Exercise objective: Every line from the line containing "sub-45 m fragments." through the final line below must be returned exactly, and no other line.

Exercise materials:
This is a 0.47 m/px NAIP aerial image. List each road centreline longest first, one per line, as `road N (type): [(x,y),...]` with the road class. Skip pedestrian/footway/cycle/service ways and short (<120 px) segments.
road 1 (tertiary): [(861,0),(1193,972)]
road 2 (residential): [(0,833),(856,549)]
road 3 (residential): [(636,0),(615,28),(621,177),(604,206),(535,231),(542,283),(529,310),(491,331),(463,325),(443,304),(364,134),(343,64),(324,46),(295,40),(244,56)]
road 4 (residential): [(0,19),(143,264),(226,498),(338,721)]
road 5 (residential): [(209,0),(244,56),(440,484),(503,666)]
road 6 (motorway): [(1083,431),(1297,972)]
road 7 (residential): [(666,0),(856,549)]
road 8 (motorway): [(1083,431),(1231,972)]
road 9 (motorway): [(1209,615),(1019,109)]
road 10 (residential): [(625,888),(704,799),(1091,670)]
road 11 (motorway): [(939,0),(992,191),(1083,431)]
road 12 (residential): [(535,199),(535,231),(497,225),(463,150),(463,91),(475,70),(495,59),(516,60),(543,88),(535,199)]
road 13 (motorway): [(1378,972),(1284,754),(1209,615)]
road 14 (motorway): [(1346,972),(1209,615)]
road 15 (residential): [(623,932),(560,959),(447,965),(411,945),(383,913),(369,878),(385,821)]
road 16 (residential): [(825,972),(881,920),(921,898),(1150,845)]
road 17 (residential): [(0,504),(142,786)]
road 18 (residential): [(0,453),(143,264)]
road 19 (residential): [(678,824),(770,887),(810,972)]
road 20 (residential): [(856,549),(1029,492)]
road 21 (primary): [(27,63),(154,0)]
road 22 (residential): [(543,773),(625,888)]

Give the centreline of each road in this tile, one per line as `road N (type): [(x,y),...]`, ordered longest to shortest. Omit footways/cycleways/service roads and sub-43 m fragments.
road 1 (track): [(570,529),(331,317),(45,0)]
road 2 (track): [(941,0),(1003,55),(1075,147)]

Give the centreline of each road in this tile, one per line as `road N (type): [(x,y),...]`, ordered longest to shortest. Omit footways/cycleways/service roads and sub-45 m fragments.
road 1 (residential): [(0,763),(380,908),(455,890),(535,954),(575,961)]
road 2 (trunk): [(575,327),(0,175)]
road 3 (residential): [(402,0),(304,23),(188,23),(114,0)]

Response for this exercise:
Give the centreline of each road in this tile, one per line as `road N (type): [(x,y),...]`, ordered longest to shortest. Omit footways/cycleways/service roads and sub-45 m fragments.
road 1 (residential): [(0,763),(380,908),(455,890),(535,954),(575,961)]
road 2 (trunk): [(575,327),(0,175)]
road 3 (residential): [(402,0),(304,23),(188,23),(114,0)]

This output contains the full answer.